Repeat each entry word for word; the images are not part of the copy.

[Change detection data]
+ + + + +

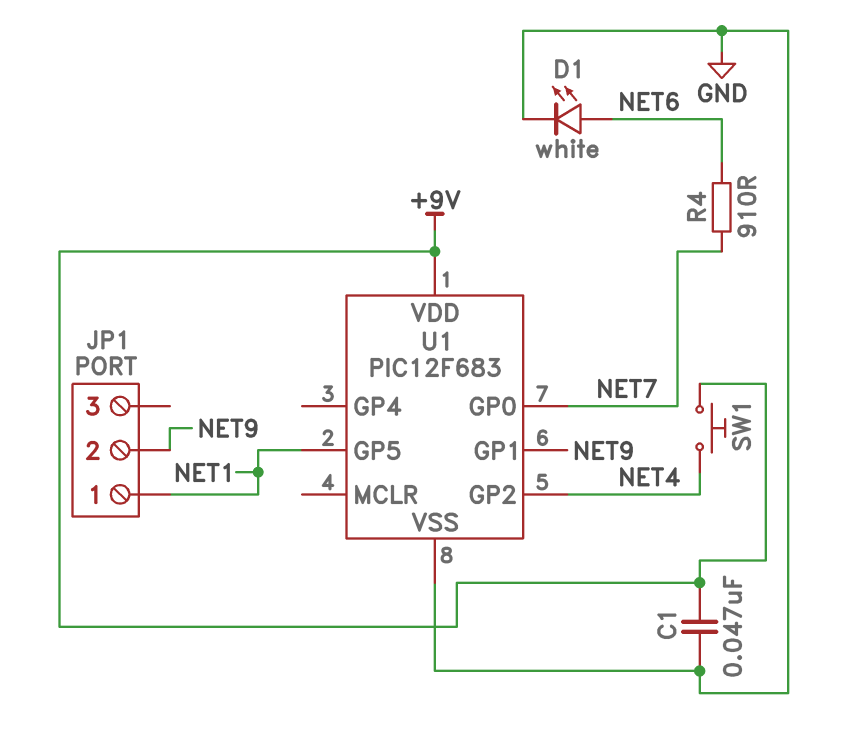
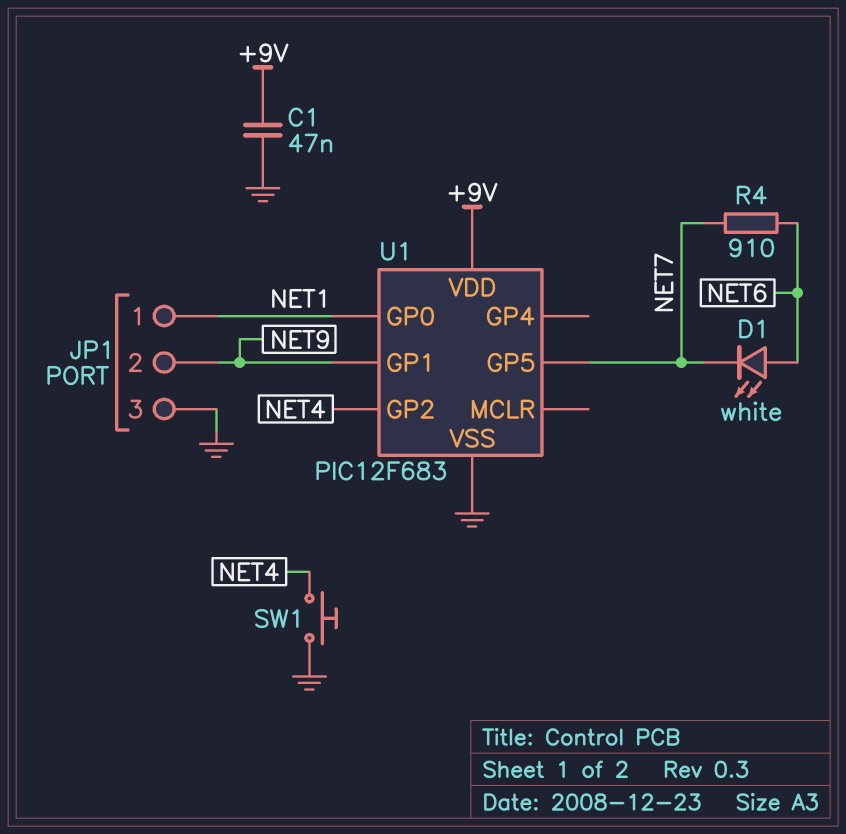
D1: LED white (A NET6, K GND) -> LED white (A NET6, K NET7)
JP1 pin 3: none -> GND
SW1: button (+9V, NET4) -> button (GND, NET4)
U1 pin GP0: NET7 -> NET1
U1 pin GP5: NET1 -> NET7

+ + + + +

■ **Expected answer**
D1: LED white (A NET6, K GND) -> LED white (A NET6, K NET7)
JP1 pin 3: none -> GND
SW1: button (+9V, NET4) -> button (GND, NET4)
U1 pin GP0: NET7 -> NET1
U1 pin GP5: NET1 -> NET7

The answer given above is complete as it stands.